--- START ---

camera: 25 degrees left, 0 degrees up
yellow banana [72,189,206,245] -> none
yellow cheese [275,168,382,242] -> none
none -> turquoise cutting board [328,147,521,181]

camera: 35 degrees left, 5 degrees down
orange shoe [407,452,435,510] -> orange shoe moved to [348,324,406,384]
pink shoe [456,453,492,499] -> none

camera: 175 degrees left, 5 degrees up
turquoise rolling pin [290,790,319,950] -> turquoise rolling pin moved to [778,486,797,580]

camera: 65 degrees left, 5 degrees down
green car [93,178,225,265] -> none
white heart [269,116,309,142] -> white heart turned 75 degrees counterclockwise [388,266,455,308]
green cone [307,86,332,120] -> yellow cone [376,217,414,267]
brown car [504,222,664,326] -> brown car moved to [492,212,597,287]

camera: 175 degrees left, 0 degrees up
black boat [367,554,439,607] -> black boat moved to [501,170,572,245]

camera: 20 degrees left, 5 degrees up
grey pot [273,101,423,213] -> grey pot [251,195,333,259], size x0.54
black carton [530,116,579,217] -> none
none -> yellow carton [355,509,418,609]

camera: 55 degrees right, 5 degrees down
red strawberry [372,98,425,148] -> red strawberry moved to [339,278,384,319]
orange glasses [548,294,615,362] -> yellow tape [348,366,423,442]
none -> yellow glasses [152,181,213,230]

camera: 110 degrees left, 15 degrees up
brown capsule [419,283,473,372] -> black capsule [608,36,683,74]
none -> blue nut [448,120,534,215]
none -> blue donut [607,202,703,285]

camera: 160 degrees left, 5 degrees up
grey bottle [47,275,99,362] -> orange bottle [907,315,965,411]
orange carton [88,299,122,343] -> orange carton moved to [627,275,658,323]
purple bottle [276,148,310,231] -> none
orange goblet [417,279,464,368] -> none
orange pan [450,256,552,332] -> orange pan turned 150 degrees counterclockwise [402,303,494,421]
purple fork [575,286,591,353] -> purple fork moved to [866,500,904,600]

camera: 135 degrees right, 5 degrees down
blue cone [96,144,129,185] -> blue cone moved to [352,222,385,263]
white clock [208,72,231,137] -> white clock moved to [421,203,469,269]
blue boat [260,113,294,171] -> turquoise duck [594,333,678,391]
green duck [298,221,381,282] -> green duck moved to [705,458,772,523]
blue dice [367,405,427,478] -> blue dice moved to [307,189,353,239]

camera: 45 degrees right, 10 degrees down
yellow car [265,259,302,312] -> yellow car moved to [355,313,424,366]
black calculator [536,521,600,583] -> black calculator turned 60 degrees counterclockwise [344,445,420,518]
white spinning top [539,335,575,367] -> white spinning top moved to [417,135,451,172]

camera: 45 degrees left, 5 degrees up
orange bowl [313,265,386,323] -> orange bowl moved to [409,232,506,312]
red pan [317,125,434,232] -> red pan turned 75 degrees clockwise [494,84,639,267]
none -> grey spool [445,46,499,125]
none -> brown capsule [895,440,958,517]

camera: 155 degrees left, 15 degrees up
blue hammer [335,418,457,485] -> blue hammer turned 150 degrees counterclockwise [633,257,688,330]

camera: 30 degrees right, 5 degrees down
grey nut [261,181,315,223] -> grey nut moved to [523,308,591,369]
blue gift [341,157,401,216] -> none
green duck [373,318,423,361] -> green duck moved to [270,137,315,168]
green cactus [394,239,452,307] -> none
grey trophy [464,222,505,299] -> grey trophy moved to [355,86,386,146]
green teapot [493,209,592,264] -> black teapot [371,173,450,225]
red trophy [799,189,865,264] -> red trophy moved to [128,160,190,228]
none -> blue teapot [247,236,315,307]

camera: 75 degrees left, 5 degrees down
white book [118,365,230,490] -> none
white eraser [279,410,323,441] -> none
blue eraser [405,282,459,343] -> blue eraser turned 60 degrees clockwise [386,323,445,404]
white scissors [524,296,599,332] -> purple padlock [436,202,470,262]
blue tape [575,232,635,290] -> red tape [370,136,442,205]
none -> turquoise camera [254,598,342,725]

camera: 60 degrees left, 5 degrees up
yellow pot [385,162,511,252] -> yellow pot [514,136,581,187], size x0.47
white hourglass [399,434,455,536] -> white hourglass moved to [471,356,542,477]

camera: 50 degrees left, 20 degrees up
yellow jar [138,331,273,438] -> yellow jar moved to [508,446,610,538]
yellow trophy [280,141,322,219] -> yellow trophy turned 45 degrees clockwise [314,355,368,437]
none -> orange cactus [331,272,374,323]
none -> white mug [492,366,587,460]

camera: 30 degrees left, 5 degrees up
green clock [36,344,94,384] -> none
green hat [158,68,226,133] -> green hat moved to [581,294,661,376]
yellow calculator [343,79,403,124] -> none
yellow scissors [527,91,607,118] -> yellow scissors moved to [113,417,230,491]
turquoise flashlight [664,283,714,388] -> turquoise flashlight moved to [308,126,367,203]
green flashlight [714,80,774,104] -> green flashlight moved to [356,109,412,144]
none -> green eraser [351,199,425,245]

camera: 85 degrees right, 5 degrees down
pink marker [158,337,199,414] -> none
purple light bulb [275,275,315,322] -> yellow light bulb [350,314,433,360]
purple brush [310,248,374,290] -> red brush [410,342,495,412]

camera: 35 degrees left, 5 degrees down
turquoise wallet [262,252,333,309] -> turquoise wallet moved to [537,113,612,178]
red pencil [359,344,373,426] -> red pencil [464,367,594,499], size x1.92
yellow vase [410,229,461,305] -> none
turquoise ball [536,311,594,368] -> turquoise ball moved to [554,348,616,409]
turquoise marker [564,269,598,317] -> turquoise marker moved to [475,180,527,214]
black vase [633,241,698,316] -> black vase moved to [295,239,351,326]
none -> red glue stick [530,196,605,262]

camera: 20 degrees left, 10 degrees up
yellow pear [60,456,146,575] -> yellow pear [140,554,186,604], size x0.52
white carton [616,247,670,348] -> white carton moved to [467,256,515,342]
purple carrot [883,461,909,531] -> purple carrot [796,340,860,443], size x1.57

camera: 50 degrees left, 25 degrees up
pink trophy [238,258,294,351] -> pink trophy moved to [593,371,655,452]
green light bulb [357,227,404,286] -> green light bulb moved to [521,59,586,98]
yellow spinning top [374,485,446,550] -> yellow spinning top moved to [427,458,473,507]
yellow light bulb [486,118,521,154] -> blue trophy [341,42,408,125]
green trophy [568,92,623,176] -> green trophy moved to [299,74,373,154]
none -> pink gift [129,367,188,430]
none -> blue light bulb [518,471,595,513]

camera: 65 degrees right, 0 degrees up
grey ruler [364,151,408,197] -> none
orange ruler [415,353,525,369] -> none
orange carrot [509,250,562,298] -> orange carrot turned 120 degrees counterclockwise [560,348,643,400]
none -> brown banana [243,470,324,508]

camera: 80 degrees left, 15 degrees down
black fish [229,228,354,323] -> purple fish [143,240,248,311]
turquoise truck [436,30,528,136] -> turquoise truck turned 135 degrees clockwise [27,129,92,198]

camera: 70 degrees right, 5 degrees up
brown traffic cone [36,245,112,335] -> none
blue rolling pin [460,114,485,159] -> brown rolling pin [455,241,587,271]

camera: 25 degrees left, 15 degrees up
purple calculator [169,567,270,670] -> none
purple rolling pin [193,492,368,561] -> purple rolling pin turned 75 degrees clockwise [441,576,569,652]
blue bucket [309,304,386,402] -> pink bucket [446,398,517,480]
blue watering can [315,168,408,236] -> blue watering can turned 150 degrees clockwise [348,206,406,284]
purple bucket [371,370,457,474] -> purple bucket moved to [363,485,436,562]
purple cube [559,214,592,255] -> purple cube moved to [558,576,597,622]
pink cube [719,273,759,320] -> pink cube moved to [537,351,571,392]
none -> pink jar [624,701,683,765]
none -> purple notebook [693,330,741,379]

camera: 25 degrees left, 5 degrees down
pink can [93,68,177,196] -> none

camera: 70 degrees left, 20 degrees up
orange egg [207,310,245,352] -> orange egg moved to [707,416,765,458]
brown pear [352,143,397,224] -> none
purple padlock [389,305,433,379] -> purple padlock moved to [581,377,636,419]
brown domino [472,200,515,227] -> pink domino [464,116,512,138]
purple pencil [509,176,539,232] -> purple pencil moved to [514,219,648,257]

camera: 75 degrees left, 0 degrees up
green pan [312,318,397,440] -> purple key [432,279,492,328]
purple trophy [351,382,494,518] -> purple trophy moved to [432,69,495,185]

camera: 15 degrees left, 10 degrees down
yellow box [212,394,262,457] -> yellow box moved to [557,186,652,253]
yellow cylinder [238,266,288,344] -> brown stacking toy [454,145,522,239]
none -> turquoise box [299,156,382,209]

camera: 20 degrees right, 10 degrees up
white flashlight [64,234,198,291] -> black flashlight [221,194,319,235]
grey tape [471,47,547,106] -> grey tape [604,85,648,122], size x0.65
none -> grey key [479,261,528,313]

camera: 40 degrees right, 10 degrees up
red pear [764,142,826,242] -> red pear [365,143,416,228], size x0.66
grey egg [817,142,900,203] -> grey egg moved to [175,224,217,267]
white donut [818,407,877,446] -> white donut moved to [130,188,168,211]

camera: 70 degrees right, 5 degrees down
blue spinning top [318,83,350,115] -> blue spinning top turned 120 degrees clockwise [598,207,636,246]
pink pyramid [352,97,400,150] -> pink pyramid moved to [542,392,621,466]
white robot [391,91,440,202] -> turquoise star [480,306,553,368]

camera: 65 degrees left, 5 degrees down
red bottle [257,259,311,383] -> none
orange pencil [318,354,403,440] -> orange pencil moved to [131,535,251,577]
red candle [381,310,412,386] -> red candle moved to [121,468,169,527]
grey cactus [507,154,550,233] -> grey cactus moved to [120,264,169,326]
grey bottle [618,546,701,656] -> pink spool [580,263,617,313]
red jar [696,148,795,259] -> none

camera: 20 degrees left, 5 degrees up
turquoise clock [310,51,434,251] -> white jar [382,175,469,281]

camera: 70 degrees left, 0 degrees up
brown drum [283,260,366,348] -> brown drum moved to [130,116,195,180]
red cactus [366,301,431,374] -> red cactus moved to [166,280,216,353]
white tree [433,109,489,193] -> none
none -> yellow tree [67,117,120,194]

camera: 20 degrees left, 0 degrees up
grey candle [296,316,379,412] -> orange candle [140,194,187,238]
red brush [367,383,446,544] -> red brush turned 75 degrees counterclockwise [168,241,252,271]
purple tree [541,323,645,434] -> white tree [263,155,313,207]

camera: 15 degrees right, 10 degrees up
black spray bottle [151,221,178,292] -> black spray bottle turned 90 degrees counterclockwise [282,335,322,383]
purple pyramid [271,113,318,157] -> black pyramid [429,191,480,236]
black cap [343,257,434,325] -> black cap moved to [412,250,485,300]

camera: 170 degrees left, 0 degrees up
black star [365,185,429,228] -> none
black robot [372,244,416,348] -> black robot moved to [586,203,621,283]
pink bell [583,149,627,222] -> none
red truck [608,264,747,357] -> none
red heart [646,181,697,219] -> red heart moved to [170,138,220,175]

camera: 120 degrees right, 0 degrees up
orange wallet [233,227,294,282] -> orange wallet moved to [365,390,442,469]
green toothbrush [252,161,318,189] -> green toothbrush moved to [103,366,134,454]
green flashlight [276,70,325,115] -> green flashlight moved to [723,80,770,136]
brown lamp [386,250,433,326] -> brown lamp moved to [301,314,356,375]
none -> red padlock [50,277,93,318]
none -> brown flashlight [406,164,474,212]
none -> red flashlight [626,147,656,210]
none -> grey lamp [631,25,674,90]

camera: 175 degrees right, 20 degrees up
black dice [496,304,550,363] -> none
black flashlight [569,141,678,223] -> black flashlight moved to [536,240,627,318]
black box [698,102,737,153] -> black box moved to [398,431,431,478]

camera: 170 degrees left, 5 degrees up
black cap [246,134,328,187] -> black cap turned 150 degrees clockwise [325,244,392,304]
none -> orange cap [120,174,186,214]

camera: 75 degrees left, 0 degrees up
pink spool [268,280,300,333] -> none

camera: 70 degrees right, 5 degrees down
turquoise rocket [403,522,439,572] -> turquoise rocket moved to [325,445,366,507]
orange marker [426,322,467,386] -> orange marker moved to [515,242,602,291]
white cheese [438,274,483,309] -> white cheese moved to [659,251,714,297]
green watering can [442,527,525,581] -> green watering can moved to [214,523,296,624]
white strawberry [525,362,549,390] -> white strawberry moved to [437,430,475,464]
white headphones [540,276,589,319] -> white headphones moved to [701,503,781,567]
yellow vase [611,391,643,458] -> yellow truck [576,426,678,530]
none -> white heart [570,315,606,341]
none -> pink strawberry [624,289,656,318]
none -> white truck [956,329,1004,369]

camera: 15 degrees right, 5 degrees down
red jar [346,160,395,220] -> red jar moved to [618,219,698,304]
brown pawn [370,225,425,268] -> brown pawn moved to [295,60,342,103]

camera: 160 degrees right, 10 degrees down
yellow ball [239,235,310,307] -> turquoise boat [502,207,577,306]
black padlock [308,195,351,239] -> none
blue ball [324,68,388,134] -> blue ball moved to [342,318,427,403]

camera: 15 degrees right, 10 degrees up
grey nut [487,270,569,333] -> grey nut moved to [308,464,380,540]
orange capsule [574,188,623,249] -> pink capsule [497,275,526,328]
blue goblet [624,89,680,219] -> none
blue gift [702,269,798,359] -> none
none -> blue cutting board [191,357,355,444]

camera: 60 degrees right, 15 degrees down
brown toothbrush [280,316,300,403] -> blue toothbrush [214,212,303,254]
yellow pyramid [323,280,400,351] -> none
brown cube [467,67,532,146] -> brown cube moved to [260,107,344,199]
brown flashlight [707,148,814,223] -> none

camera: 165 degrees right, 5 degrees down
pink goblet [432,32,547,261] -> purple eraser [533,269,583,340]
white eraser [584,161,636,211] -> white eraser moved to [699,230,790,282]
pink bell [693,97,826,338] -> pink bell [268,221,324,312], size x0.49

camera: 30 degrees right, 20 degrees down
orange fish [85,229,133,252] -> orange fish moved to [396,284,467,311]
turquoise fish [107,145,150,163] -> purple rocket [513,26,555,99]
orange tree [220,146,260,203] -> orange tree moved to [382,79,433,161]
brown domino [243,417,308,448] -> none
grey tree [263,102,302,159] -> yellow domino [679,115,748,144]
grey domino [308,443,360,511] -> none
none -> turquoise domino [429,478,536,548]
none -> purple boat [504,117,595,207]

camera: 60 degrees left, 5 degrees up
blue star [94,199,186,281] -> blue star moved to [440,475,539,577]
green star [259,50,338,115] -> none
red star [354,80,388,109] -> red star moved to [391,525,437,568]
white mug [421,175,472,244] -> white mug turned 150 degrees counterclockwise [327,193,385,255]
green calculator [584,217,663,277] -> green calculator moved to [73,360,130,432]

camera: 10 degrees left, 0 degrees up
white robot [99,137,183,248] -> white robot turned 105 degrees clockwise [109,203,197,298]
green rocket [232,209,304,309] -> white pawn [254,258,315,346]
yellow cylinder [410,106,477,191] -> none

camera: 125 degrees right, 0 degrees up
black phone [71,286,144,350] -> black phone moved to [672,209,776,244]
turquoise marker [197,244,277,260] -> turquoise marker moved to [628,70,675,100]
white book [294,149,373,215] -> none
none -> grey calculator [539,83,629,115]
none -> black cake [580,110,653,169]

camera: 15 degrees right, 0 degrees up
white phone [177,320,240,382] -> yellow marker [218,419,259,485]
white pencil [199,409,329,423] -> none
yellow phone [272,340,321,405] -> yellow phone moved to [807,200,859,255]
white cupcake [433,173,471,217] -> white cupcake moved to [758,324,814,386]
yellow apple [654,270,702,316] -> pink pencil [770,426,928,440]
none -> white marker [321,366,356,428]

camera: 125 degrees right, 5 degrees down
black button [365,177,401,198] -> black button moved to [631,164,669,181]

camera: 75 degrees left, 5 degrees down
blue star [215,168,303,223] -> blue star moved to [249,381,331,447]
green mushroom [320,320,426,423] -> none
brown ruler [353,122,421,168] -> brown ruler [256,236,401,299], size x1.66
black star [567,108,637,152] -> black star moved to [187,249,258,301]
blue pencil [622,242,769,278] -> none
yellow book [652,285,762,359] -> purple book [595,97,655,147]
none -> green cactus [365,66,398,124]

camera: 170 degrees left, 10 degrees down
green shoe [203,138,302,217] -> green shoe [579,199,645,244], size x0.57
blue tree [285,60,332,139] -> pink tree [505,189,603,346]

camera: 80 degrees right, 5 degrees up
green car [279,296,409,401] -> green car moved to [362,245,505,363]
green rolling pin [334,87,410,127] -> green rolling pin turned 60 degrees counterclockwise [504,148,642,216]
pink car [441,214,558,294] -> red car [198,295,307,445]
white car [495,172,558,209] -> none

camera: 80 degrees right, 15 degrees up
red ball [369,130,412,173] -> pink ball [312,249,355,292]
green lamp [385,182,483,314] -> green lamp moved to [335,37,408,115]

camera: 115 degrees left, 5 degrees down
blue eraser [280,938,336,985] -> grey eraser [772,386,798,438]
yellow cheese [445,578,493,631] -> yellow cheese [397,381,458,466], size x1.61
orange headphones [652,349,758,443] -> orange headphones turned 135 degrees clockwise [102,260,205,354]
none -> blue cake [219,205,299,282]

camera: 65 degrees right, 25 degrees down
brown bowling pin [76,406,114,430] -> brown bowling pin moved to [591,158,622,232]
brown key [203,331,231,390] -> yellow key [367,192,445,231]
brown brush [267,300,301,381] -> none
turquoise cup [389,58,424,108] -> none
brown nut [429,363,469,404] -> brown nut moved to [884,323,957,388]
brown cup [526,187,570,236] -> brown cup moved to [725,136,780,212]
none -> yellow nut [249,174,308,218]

--- END ---

▶ **What the exercise asks**
Using the records above, restate word for word the lines from the one with "green pan [312,318,397,440]" through the one with "brown drum [283,260,366,348]", both included.

▶ **Response area**
green pan [312,318,397,440] -> purple key [432,279,492,328]
purple trophy [351,382,494,518] -> purple trophy moved to [432,69,495,185]

camera: 15 degrees left, 10 degrees down
yellow box [212,394,262,457] -> yellow box moved to [557,186,652,253]
yellow cylinder [238,266,288,344] -> brown stacking toy [454,145,522,239]
none -> turquoise box [299,156,382,209]

camera: 20 degrees right, 10 degrees up
white flashlight [64,234,198,291] -> black flashlight [221,194,319,235]
grey tape [471,47,547,106] -> grey tape [604,85,648,122], size x0.65
none -> grey key [479,261,528,313]

camera: 40 degrees right, 10 degrees up
red pear [764,142,826,242] -> red pear [365,143,416,228], size x0.66
grey egg [817,142,900,203] -> grey egg moved to [175,224,217,267]
white donut [818,407,877,446] -> white donut moved to [130,188,168,211]

camera: 70 degrees right, 5 degrees down
blue spinning top [318,83,350,115] -> blue spinning top turned 120 degrees clockwise [598,207,636,246]
pink pyramid [352,97,400,150] -> pink pyramid moved to [542,392,621,466]
white robot [391,91,440,202] -> turquoise star [480,306,553,368]

camera: 65 degrees left, 5 degrees down
red bottle [257,259,311,383] -> none
orange pencil [318,354,403,440] -> orange pencil moved to [131,535,251,577]
red candle [381,310,412,386] -> red candle moved to [121,468,169,527]
grey cactus [507,154,550,233] -> grey cactus moved to [120,264,169,326]
grey bottle [618,546,701,656] -> pink spool [580,263,617,313]
red jar [696,148,795,259] -> none

camera: 20 degrees left, 5 degrees up
turquoise clock [310,51,434,251] -> white jar [382,175,469,281]

camera: 70 degrees left, 0 degrees up
brown drum [283,260,366,348] -> brown drum moved to [130,116,195,180]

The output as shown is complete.